### What the exercise asks
Check every line below for the word "right" and give only the number of lines where it appears.

### Source records

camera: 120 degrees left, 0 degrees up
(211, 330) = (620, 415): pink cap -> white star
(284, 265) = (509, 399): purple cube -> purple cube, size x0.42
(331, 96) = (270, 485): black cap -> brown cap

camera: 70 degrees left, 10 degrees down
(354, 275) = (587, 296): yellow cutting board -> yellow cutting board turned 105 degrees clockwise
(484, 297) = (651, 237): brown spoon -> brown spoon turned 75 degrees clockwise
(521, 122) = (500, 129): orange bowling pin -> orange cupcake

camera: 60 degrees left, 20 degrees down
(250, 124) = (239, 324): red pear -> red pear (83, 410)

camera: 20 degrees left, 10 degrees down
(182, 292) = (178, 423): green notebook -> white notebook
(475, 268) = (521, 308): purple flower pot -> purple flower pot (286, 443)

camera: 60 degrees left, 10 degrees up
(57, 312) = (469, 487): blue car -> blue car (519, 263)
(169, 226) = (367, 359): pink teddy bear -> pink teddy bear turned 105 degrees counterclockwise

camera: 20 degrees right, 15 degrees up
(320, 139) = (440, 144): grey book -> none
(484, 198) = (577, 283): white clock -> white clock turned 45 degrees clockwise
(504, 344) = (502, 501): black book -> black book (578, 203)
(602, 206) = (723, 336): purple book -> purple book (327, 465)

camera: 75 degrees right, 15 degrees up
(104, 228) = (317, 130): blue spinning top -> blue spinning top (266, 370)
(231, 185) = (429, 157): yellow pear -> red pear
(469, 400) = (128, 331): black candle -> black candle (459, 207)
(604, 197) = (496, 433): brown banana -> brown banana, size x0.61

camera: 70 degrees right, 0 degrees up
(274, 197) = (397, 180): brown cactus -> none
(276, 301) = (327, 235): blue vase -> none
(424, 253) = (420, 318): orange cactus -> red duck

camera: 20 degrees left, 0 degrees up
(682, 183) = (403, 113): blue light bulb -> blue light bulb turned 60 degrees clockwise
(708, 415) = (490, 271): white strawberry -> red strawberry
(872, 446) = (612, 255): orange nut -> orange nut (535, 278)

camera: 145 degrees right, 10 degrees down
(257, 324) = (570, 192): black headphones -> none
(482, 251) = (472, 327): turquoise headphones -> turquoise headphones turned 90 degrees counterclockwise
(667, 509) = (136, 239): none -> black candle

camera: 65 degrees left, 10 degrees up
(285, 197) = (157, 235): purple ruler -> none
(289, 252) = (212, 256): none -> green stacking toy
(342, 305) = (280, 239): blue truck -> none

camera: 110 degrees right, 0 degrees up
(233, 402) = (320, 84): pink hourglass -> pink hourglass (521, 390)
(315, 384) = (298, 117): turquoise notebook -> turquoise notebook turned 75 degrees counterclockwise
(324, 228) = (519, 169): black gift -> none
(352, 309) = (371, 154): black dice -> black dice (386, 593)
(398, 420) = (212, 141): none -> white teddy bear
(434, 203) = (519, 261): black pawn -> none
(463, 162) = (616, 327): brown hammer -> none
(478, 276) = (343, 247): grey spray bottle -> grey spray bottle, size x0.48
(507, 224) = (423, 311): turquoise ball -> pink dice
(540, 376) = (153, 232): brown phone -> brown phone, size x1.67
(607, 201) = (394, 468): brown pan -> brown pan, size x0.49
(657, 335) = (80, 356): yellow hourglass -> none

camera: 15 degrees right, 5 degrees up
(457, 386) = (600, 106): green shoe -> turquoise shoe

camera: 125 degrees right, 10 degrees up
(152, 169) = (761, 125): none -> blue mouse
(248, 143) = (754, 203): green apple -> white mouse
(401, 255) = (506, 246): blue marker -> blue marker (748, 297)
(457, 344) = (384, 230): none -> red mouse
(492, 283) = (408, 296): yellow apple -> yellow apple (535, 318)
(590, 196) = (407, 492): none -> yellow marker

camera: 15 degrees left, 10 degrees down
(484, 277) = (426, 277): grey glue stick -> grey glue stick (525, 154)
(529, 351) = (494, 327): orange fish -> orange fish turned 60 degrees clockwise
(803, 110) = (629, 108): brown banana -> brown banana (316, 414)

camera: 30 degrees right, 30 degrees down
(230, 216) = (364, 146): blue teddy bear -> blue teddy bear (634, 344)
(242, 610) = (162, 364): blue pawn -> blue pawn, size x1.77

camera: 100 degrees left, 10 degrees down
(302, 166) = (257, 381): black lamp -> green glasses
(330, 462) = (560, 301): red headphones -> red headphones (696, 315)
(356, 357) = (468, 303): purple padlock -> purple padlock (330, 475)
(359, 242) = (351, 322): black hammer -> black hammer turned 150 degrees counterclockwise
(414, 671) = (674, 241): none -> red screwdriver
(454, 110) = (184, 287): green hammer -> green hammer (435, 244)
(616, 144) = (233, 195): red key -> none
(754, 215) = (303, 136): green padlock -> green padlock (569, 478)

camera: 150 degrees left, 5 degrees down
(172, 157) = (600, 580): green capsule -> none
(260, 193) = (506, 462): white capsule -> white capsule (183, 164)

### Response to this task
8